**Working data**:

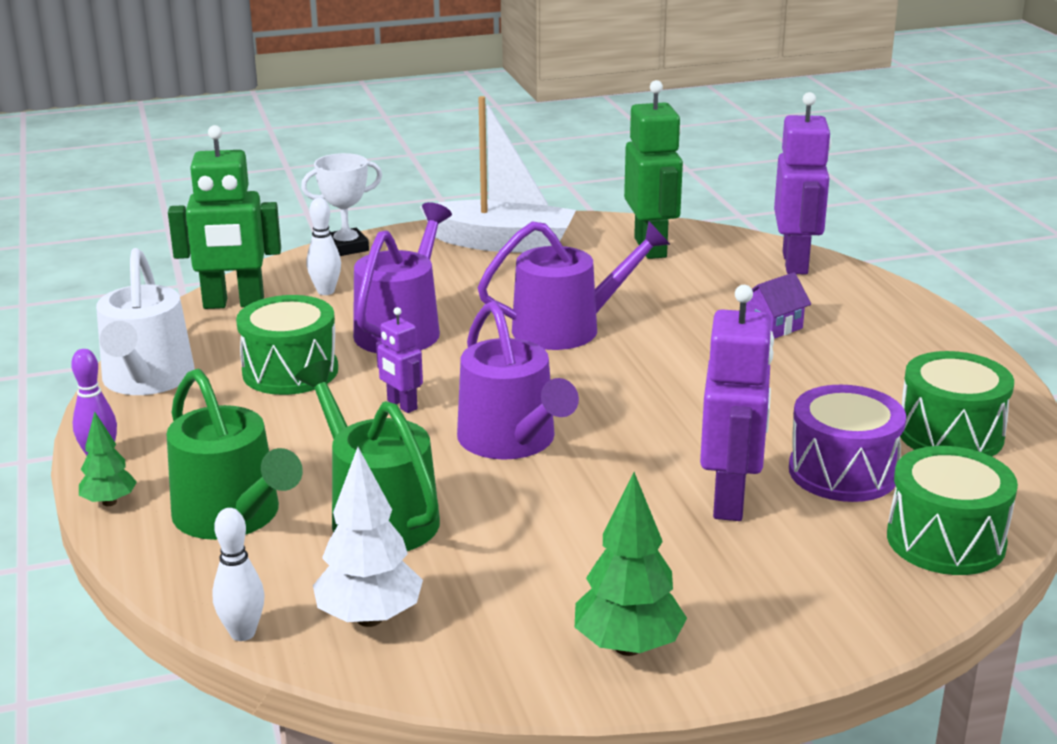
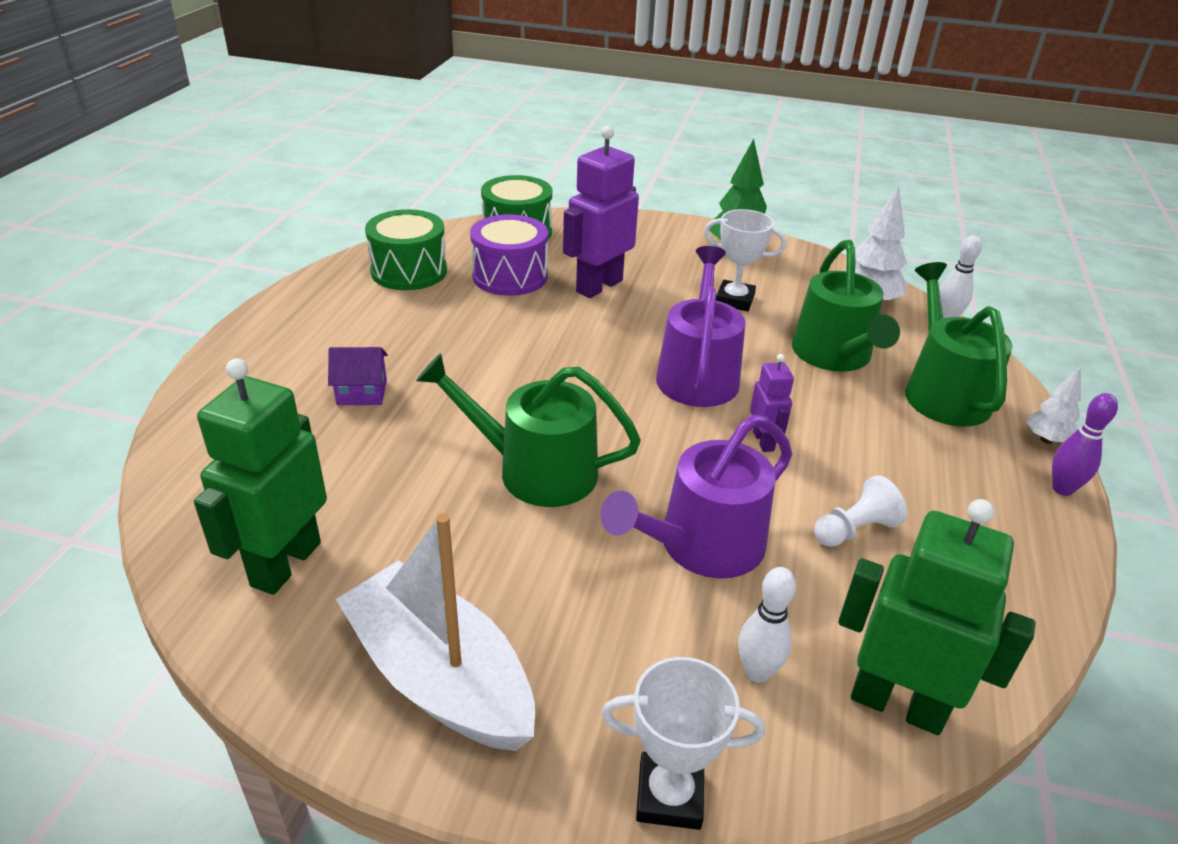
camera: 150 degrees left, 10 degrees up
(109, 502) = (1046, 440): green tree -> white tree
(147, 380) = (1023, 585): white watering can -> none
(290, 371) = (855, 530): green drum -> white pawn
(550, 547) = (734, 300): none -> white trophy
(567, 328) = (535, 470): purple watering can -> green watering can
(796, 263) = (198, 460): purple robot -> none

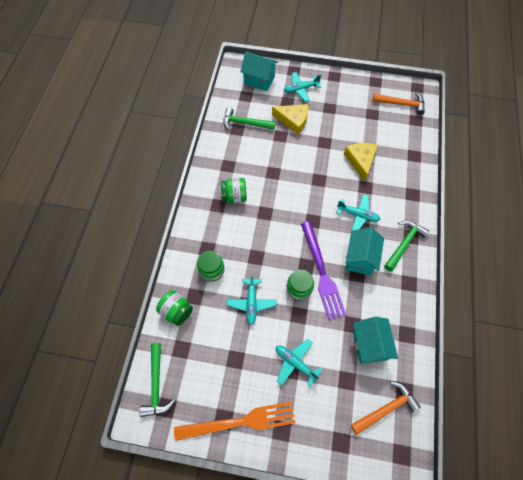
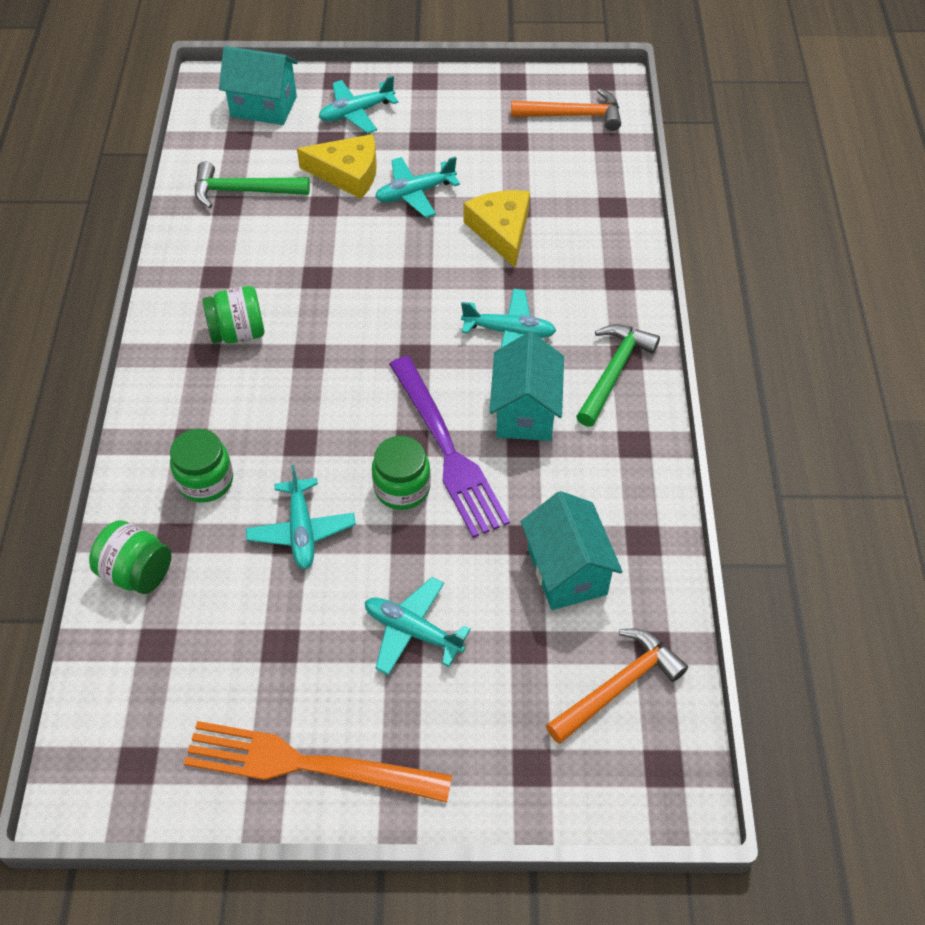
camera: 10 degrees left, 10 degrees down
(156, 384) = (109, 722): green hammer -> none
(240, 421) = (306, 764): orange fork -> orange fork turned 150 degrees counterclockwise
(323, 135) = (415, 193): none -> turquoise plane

* * *

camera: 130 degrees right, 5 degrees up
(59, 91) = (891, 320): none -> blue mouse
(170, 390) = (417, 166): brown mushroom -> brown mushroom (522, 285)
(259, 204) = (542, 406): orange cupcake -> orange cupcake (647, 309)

**Directions**: The output should be exactly the lines above from the line containing "camera: 130 degrees right, 5 degrees up" to the line containing "(259, 204) = (542, 406): orange", inclusive, with no other lines.

**Solution to the problem**:
camera: 130 degrees right, 5 degrees up
(59, 91) = (891, 320): none -> blue mouse
(170, 390) = (417, 166): brown mushroom -> brown mushroom (522, 285)
(259, 204) = (542, 406): orange cupcake -> orange cupcake (647, 309)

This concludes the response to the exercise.